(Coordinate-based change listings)

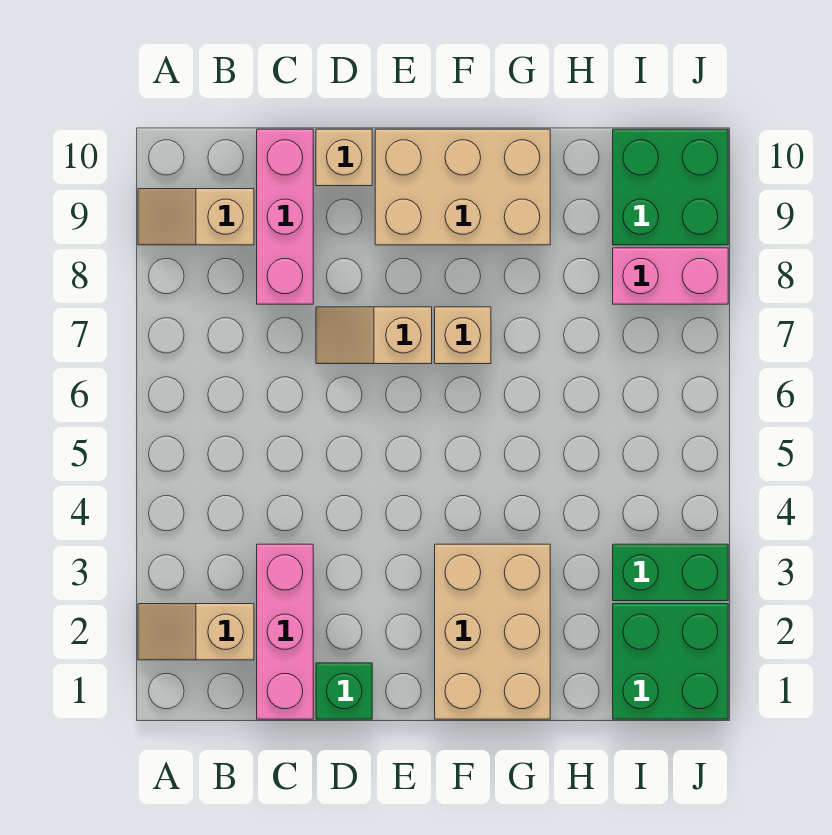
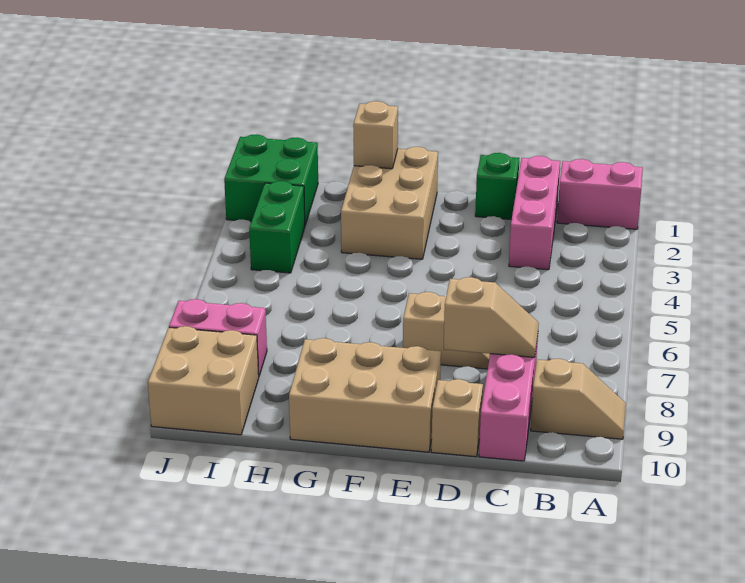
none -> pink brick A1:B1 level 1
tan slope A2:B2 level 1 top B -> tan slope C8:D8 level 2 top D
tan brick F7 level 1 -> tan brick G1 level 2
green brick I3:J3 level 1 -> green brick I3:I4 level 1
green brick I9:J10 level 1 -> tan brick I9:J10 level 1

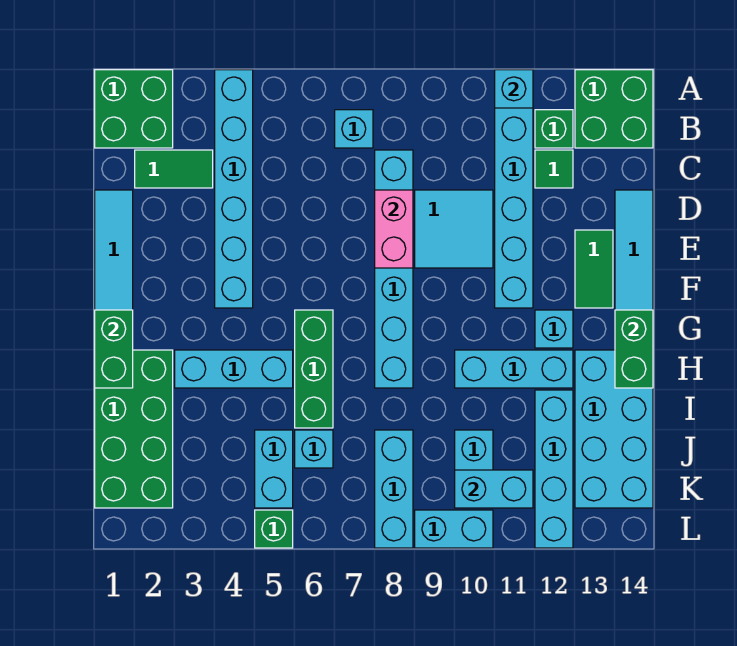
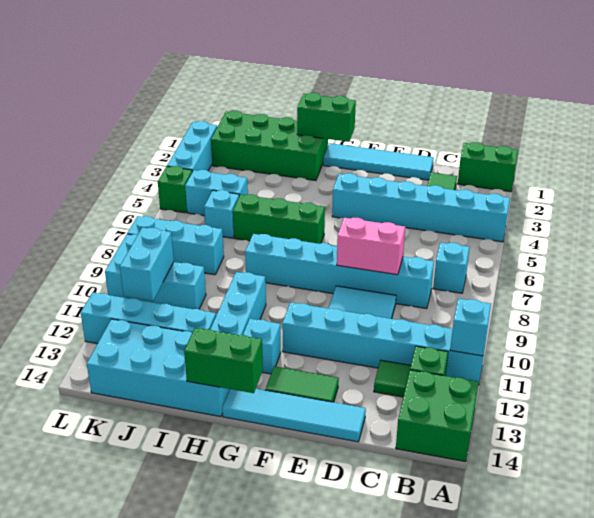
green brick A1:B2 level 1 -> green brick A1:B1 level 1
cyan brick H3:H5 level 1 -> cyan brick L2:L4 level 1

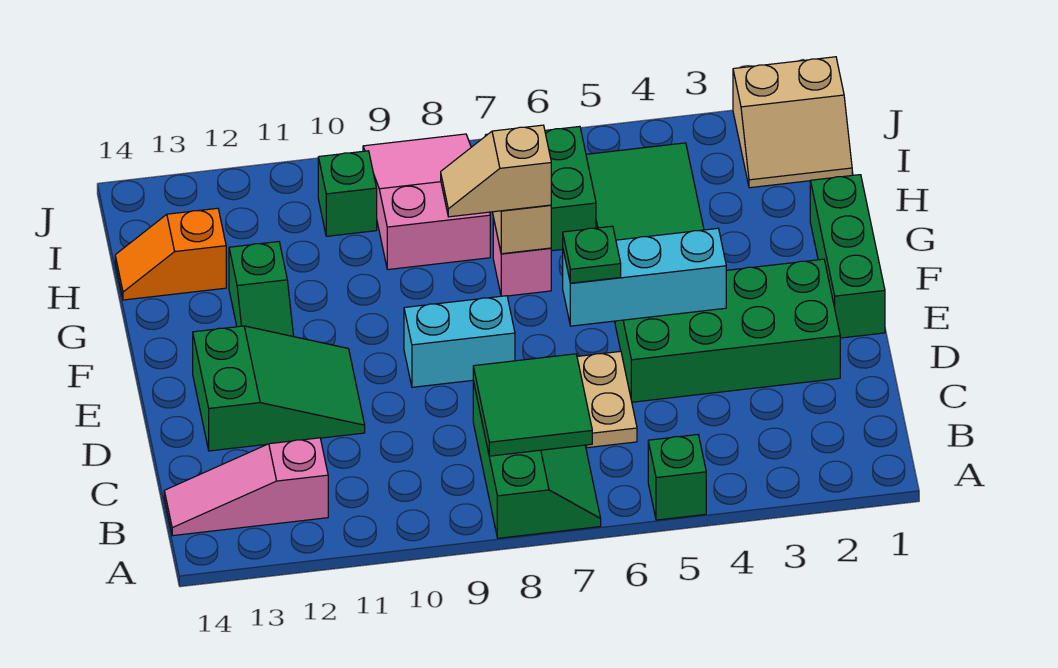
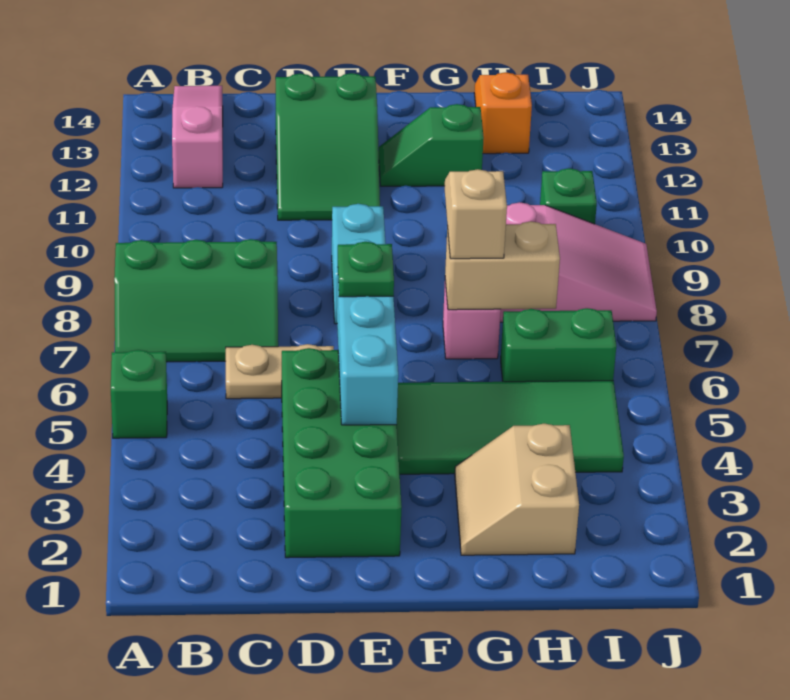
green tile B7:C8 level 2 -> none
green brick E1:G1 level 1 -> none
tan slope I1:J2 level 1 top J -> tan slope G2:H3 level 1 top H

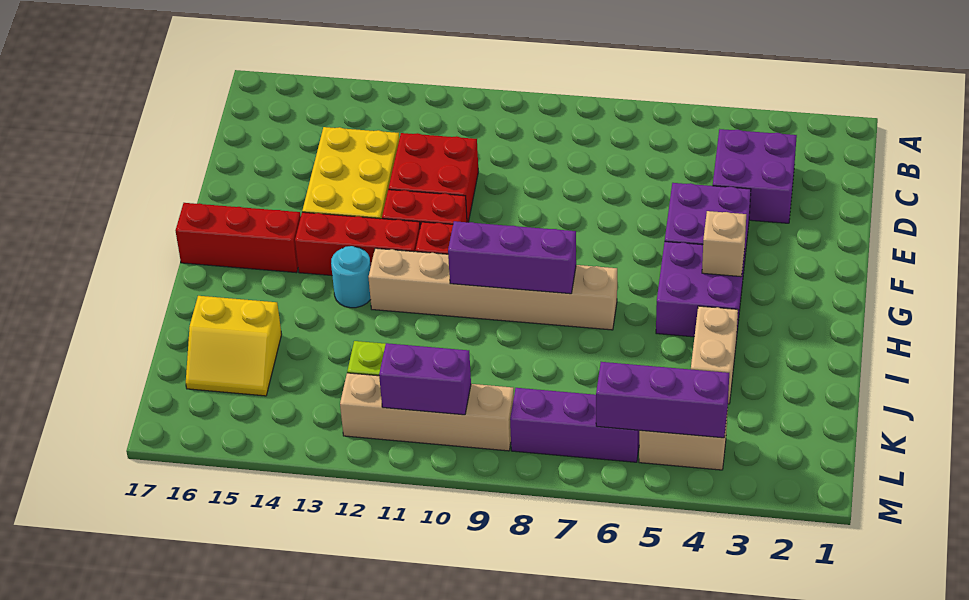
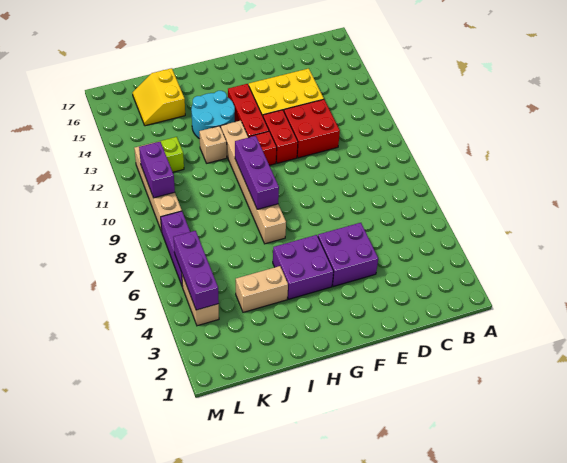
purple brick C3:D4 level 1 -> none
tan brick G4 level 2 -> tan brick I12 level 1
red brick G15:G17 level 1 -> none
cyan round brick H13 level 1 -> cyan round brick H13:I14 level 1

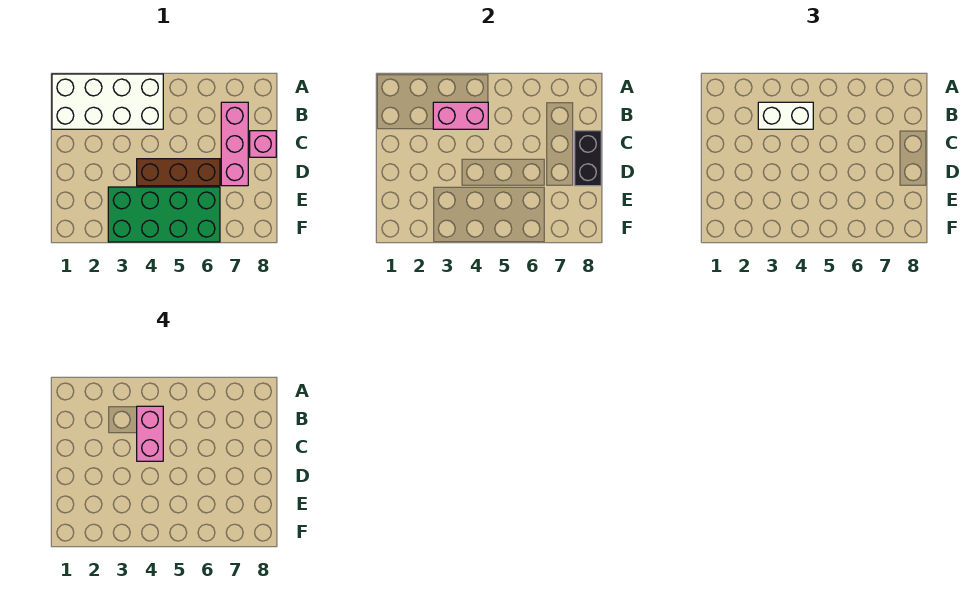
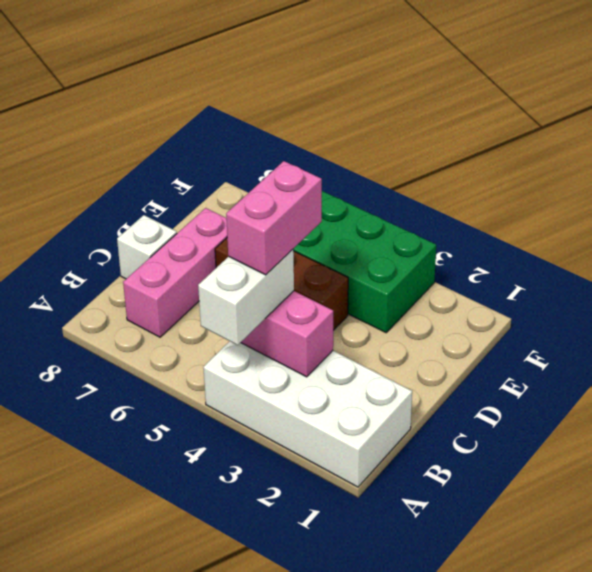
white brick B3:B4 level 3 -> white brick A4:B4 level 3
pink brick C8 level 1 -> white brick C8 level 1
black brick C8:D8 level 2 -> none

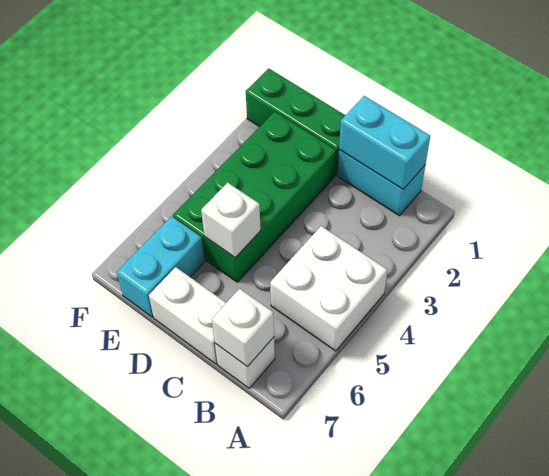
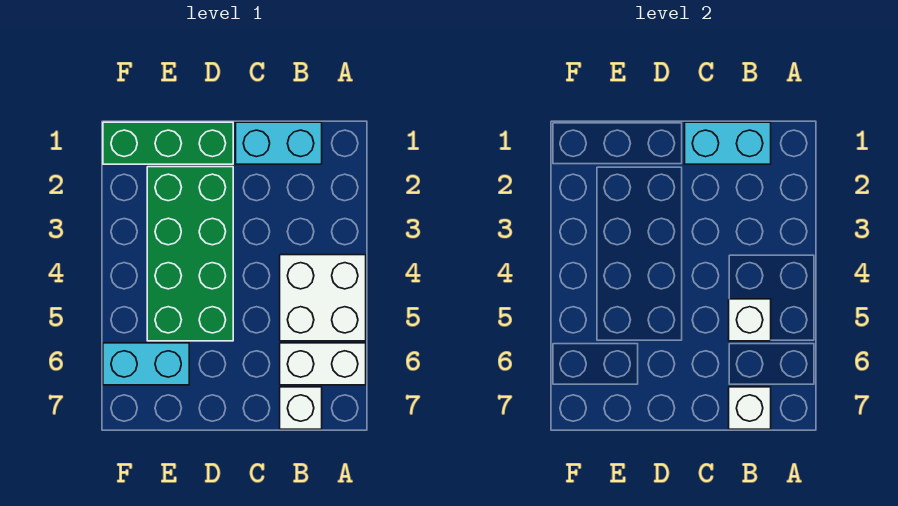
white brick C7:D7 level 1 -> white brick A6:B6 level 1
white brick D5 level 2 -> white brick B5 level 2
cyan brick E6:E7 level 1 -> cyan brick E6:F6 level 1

- Assignment
Return every line above in which the string "slope" occurs.

- Answer for the task
tan slope A2:B2 level 1 top B -> tan slope C8:D8 level 2 top D
tan slope I1:J2 level 1 top J -> tan slope G2:H3 level 1 top H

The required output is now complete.